AIM OF THE EXERCISE
Find every line in the items below that contains the string "instrumentName" and copy each one in full. Case counts.

Data listing
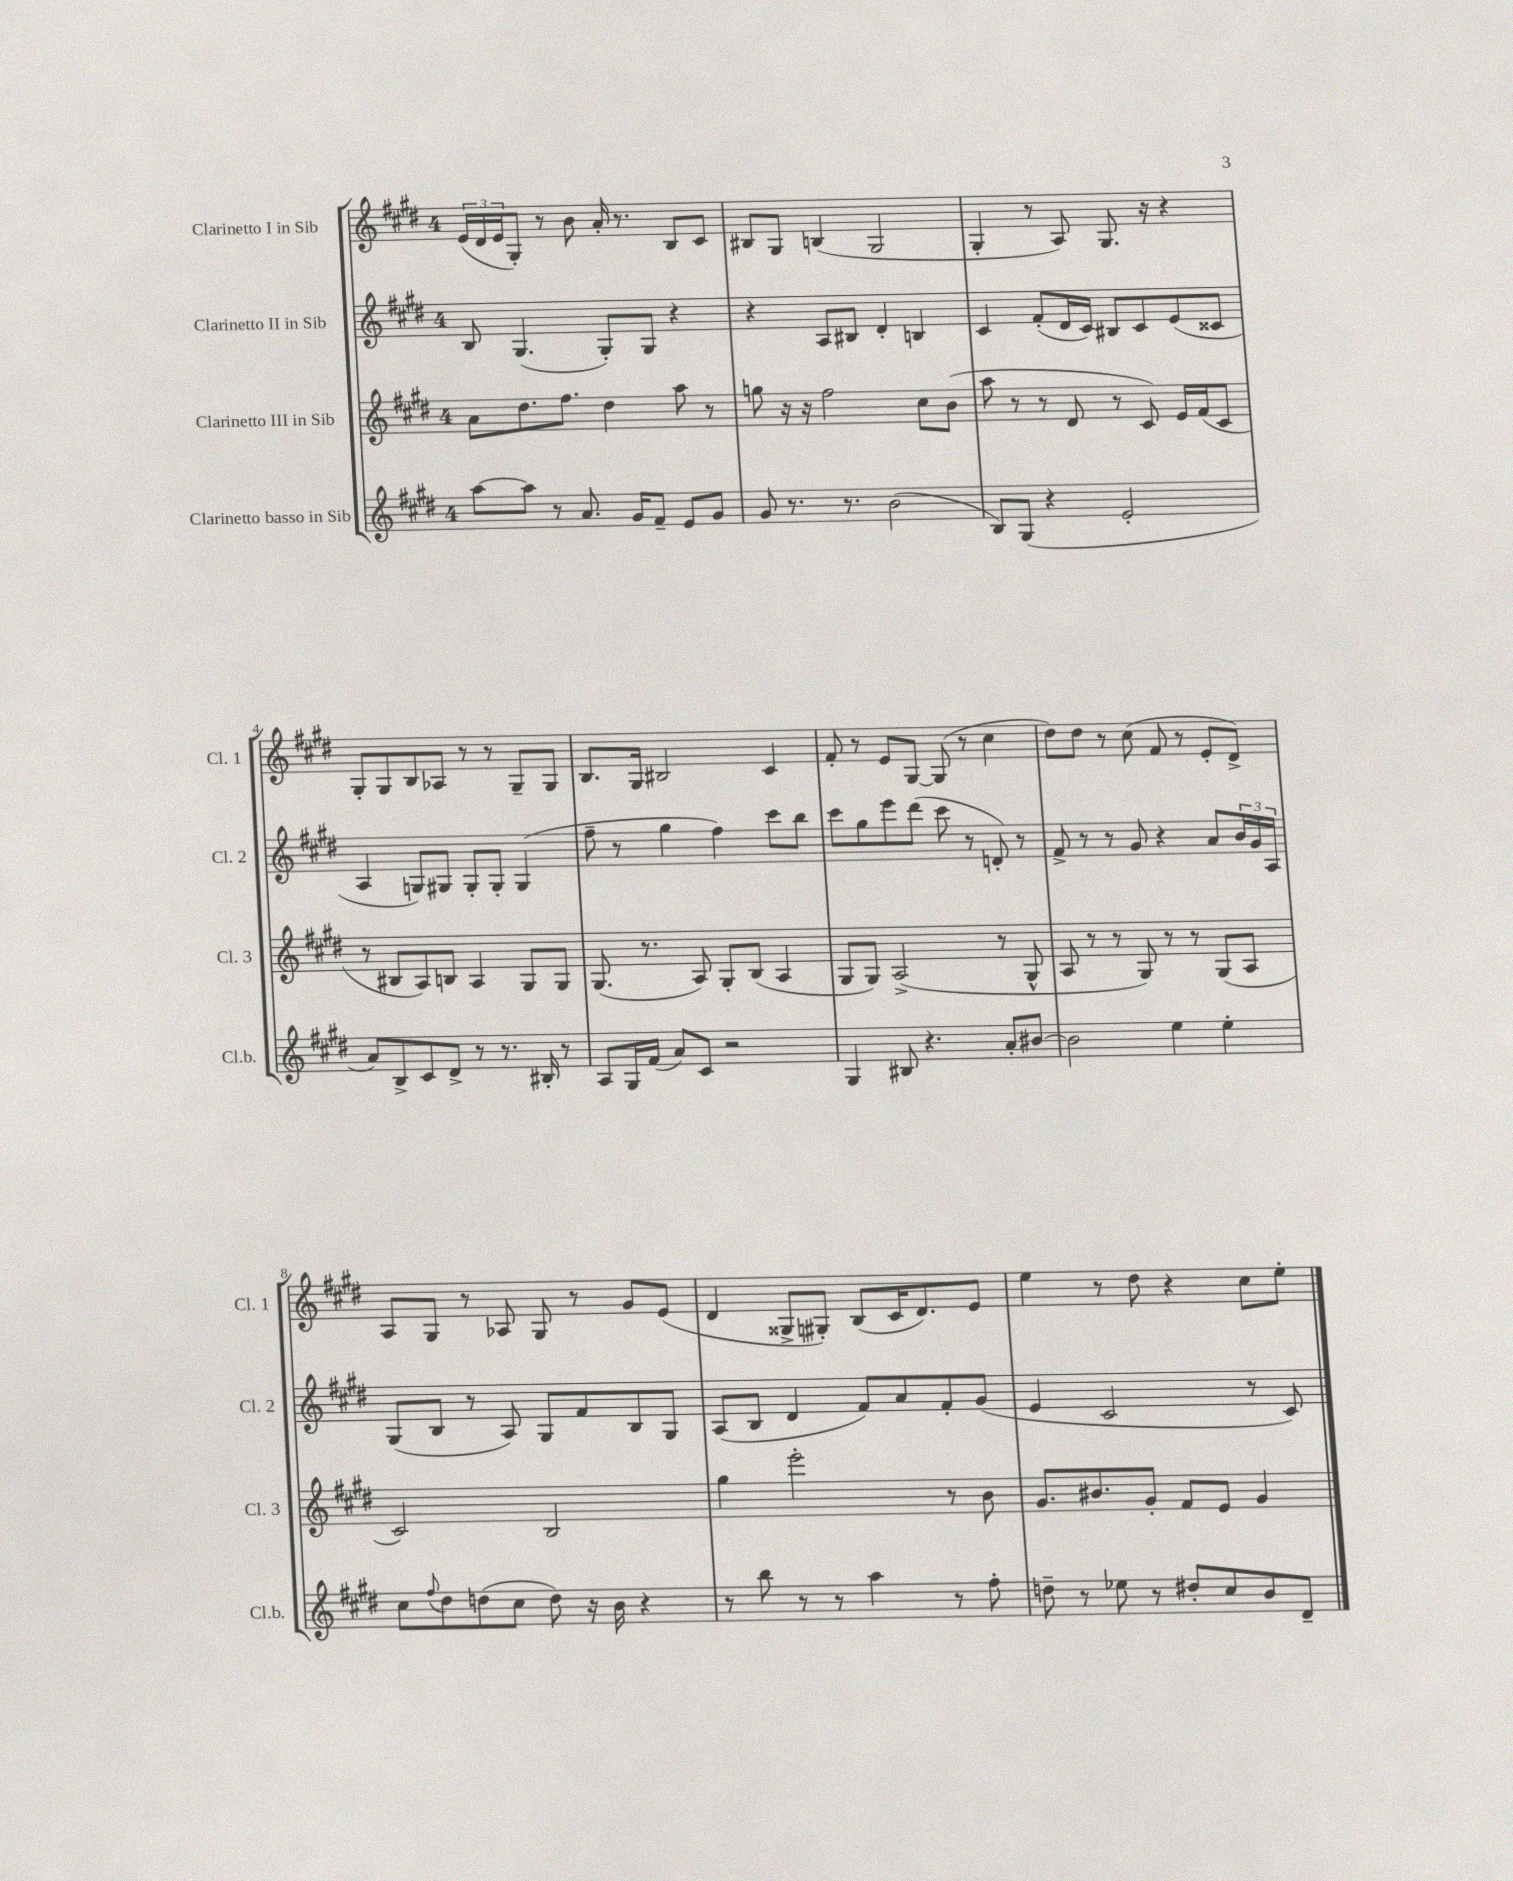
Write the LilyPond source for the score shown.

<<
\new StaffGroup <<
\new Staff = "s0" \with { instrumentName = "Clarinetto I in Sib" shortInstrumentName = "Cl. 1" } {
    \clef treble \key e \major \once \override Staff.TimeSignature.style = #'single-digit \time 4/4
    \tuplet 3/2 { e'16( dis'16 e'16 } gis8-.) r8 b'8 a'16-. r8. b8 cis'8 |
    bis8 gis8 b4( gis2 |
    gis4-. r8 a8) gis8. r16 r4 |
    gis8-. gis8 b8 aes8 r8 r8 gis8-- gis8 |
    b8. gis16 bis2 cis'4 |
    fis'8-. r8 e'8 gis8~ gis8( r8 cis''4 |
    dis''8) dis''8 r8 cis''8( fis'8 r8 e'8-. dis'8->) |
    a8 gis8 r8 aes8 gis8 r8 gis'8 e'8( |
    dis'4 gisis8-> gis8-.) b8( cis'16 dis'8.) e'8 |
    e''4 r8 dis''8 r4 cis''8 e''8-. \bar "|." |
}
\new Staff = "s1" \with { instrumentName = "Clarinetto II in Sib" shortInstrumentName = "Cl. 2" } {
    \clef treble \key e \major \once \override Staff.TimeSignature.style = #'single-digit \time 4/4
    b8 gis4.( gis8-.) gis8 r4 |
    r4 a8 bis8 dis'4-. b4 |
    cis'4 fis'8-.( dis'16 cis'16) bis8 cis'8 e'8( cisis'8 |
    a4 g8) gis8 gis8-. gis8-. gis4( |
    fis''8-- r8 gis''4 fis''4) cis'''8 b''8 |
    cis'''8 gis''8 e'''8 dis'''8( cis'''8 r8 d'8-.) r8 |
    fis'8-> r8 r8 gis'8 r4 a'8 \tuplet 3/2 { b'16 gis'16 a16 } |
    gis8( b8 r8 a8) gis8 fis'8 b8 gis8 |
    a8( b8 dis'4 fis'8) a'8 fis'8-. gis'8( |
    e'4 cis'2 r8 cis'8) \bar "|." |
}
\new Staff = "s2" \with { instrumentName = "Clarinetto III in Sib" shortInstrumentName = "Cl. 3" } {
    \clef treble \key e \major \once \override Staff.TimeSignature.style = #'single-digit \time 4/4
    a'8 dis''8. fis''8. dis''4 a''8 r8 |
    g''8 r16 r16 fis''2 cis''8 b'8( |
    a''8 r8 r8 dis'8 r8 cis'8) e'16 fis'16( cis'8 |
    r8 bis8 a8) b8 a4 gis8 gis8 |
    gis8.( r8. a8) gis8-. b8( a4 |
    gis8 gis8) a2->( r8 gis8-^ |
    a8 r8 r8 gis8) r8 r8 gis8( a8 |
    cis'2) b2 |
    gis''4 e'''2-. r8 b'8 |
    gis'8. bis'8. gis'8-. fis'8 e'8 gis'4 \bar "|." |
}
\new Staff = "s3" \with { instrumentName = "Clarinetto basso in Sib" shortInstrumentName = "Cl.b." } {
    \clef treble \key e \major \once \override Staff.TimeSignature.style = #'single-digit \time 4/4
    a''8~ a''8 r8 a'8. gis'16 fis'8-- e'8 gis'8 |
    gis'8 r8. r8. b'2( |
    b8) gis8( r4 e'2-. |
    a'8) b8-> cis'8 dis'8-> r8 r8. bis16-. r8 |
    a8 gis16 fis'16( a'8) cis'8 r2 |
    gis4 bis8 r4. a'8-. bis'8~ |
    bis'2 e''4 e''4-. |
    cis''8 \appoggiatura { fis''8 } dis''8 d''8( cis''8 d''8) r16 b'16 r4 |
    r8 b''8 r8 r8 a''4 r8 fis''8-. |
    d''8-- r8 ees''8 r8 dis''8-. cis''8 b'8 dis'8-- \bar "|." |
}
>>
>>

WORKED ANSWER
\new Staff = "s0" \with { instrumentName = "Clarinetto I in Sib" shortInstrumentName = "Cl. 1" } {
\new Staff = "s1" \with { instrumentName = "Clarinetto II in Sib" shortInstrumentName = "Cl. 2" } {
\new Staff = "s2" \with { instrumentName = "Clarinetto III in Sib" shortInstrumentName = "Cl. 3" } {
\new Staff = "s3" \with { instrumentName = "Clarinetto basso in Sib" shortInstrumentName = "Cl.b." } {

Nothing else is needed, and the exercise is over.